If a line in the listing includes the word "size", copy it out.

============================================================

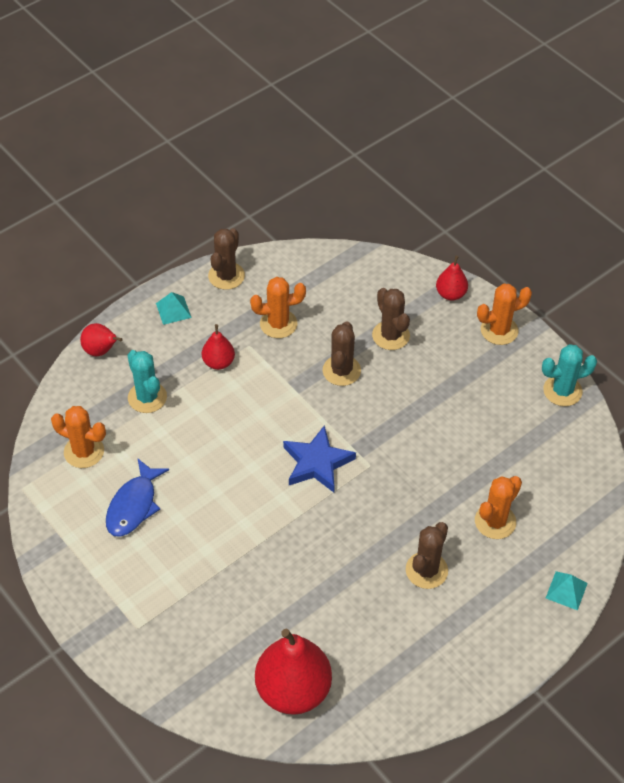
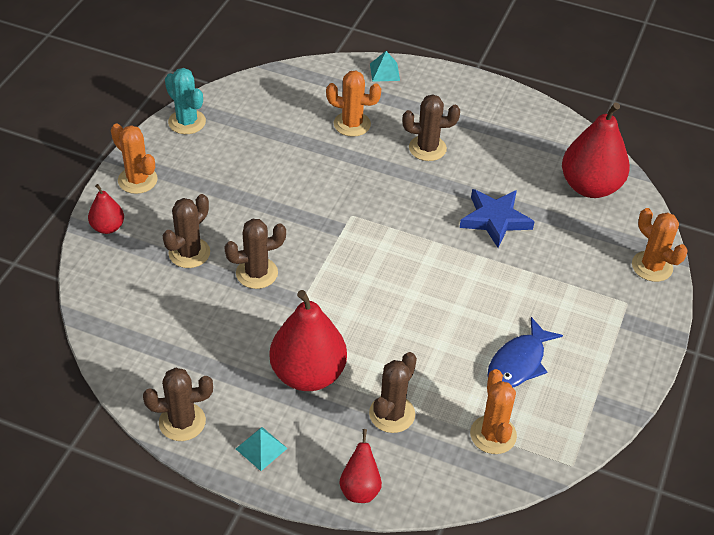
camera: 120 degrees left, 5 degrees down
(134, 505) = (519, 363): blue fish -> blue fish turned 135 degrees clockwise
(147, 397) = (392, 414): turquoise cactus -> brown cactus
(218, 362) = (308, 374): red pear -> red pear, size x1.96
(278, 324) = (226, 346): orange cactus -> orange cactus (652, 266)
(317, 463) = (375, 251): blue star -> blue star (495, 220)

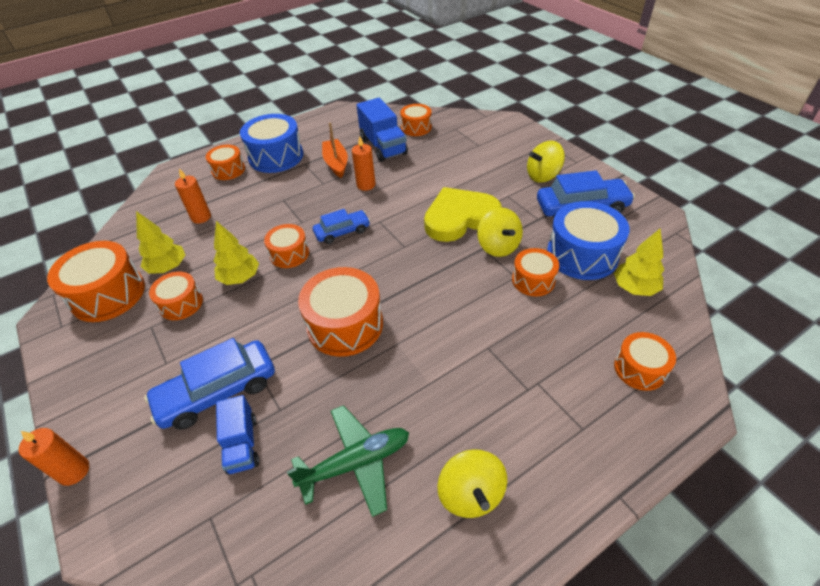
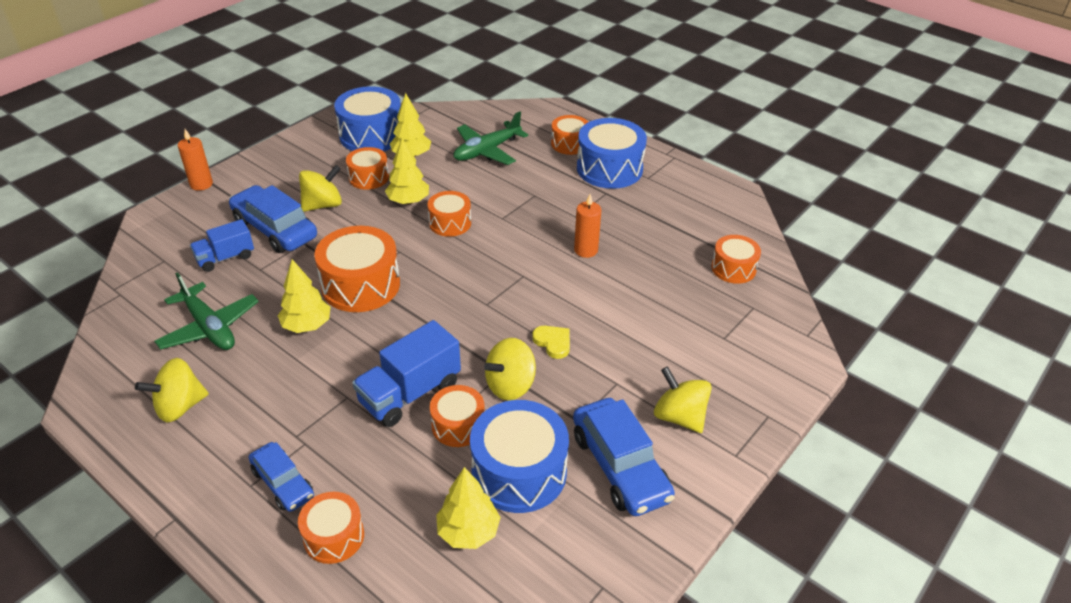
camera: 70 degrees right, 5 degrees down
(108, 294) = (371, 135): orange drum -> blue drum
(201, 217) = (487, 151): orange candle -> green plane
(202, 345) = (323, 205): none -> yellow spinning top
(336, 163) = (618, 216): orange boat -> none
(342, 232) = (495, 251): blue car -> blue car (283, 483)
(383, 146) = (673, 247): blue truck -> blue truck (410, 393)
(386, 371) = (307, 325): none -> yellow tree
(460, 218) = (553, 342): yellow heart -> yellow heart, size x0.43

============================================================

▸ **Exercise response**:
(218, 362) = (308, 374): red pear -> red pear, size x1.96
(460, 218) = (553, 342): yellow heart -> yellow heart, size x0.43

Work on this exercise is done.